- [Input for this task]

Segment Open

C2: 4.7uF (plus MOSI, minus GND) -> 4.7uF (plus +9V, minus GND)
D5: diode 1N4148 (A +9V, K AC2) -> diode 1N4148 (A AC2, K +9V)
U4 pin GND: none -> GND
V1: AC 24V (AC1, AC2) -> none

Segment Closed
Segment Open

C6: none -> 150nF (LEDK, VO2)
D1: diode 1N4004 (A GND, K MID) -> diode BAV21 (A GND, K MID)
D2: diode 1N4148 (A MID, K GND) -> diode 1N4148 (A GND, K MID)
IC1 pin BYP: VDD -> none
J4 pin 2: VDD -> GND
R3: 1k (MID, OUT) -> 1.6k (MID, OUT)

Segment Closed
Segment Open

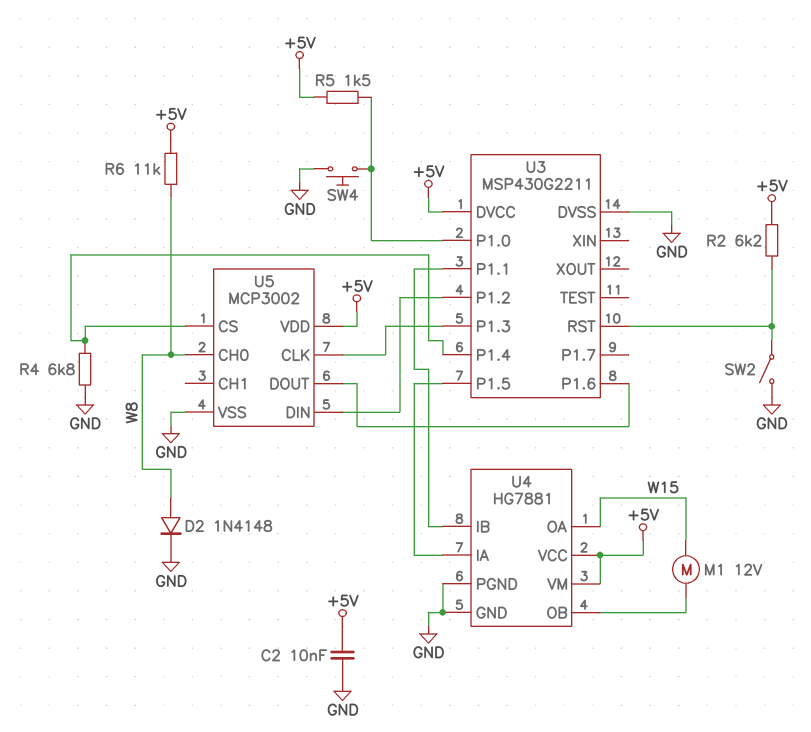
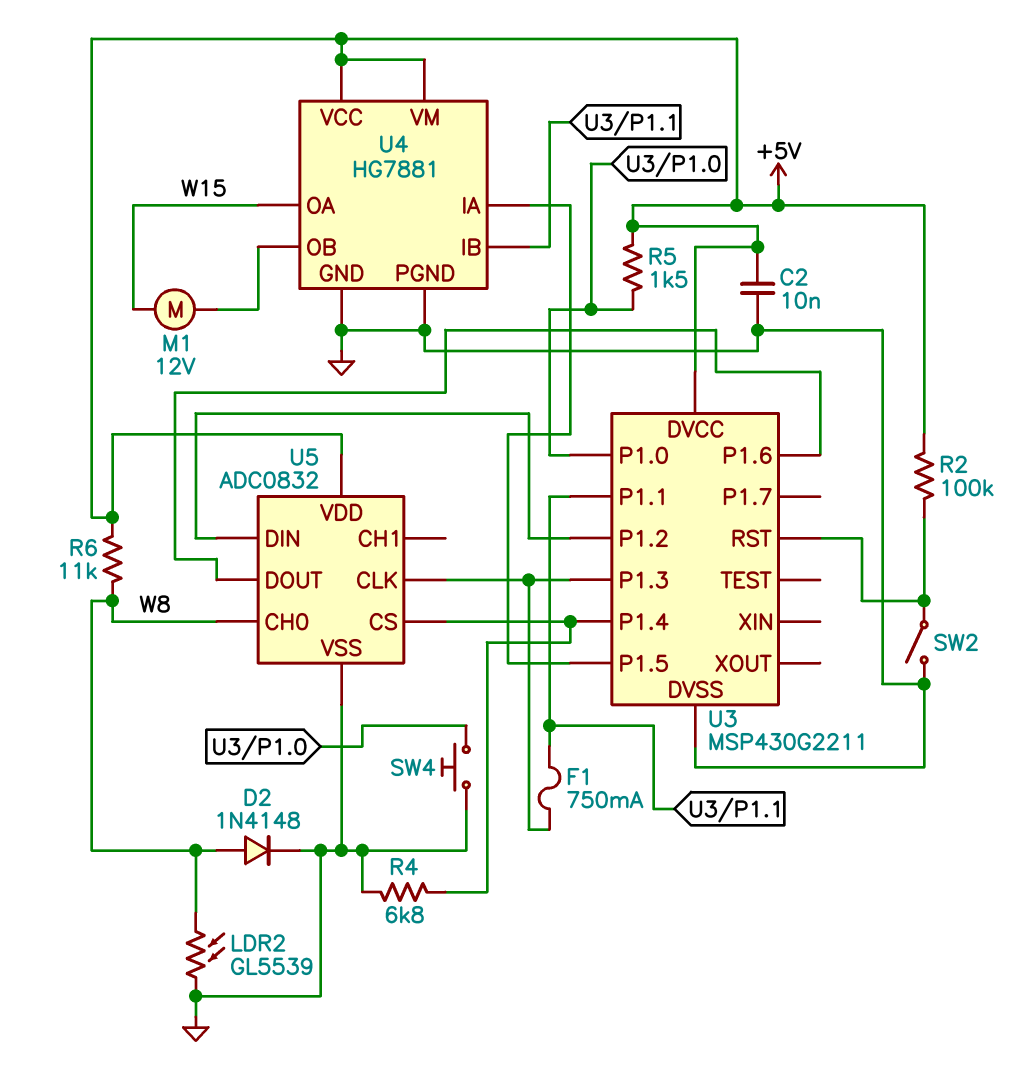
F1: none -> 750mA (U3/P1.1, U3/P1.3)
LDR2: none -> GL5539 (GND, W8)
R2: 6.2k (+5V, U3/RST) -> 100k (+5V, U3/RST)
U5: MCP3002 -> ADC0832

Segment Closed

- [What you will do] Look through the material and copy each line that has "diode".

- [Task solution]
D5: diode 1N4148 (A +9V, K AC2) -> diode 1N4148 (A AC2, K +9V)
D1: diode 1N4004 (A GND, K MID) -> diode BAV21 (A GND, K MID)
D2: diode 1N4148 (A MID, K GND) -> diode 1N4148 (A GND, K MID)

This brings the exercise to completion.